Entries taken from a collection
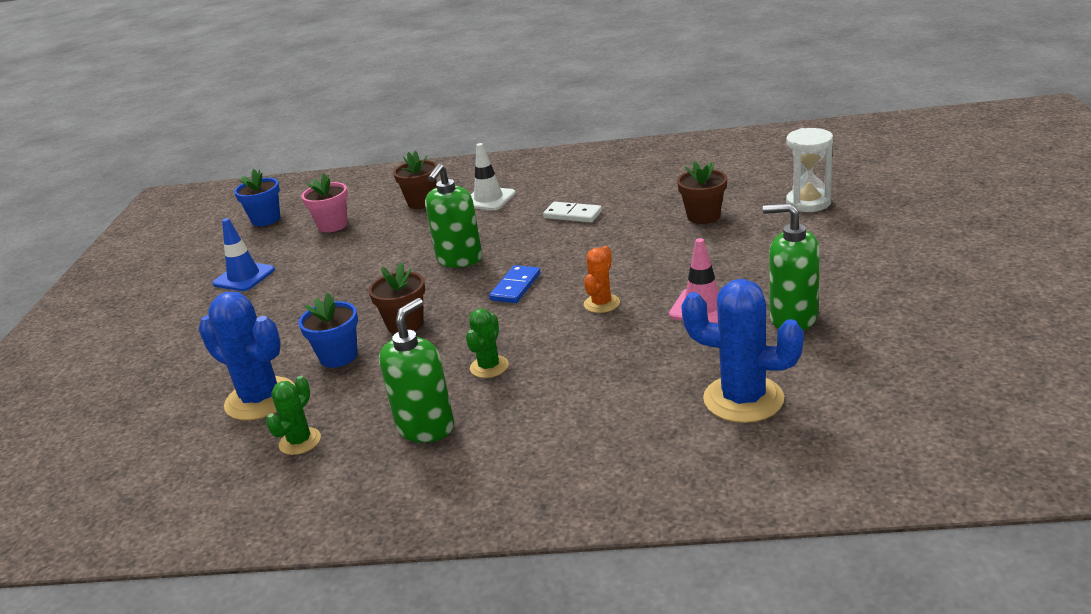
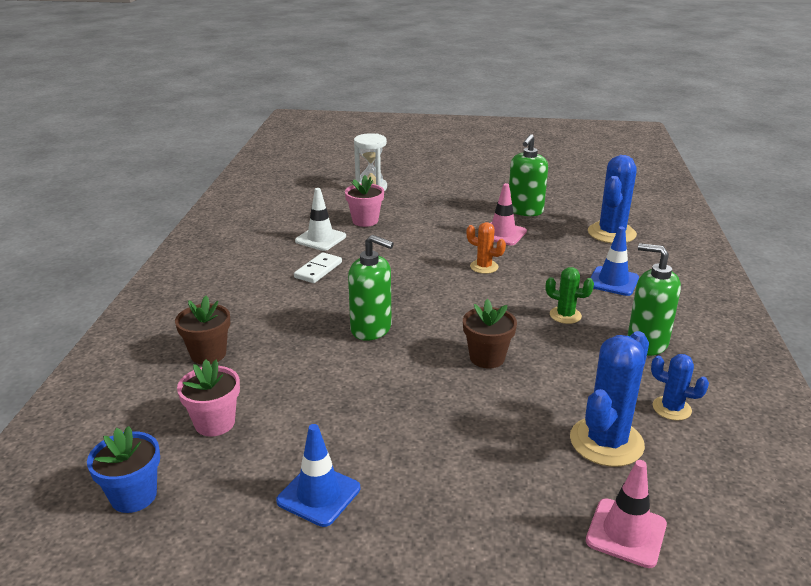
camera: 90 degrees left, 0 degrees up
green cactus [266,376,321,455] -> blue cactus [651,354,709,421]
blue flower pot [298,293,358,368] -> none
white traffic cone [471,143,516,210] -> white traffic cone moved to [295,188,346,251]
blue domino [489,265,540,303] -> none
brown flower pot [677,161,727,224] -> pink flower pot [345,175,384,227]
none -> pink traffic cone [586,460,667,568]
none -> blue traffic cone [590,226,639,296]

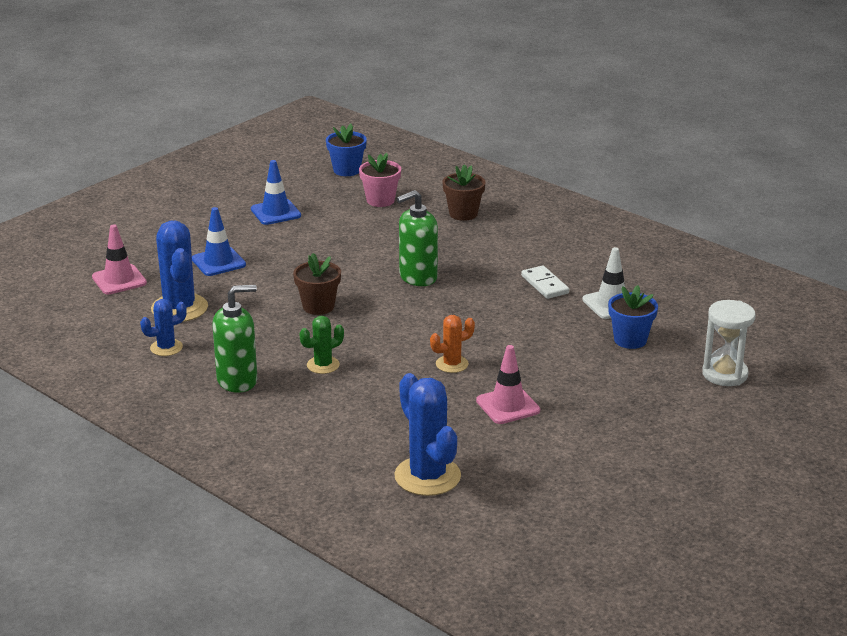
camera: 125 degrees right, 0 degrees up
pink flower pot [345,175,384,227] -> blue flower pot [608,285,658,349]
green soap dispenser [509,134,548,216] -> none
blue traffic cone [590,226,639,296] -> blue traffic cone moved to [192,207,246,276]

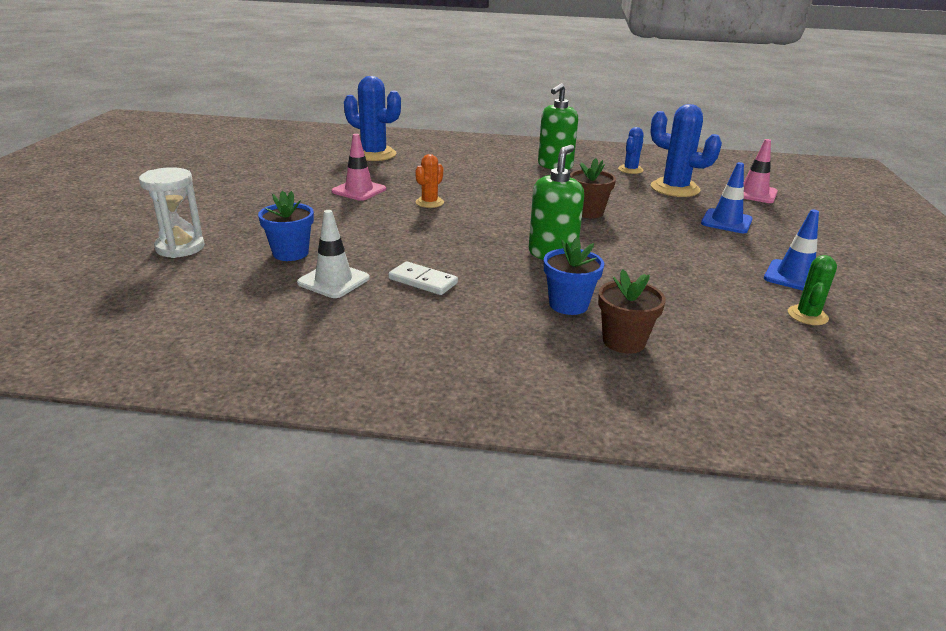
camera: 145 degrees right, 0 degrees up
green cactus [300,316,344,374] -> green cactus moved to [788,255,837,325]
blue flower pot [326,124,367,176] -> blue flower pot moved to [544,237,604,315]
pink flower pot [359,153,401,207] -> none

*Your objective*.
Using the entries above, work out how many lines include the word "cone", and give only that count.

*Solution for this task*.
4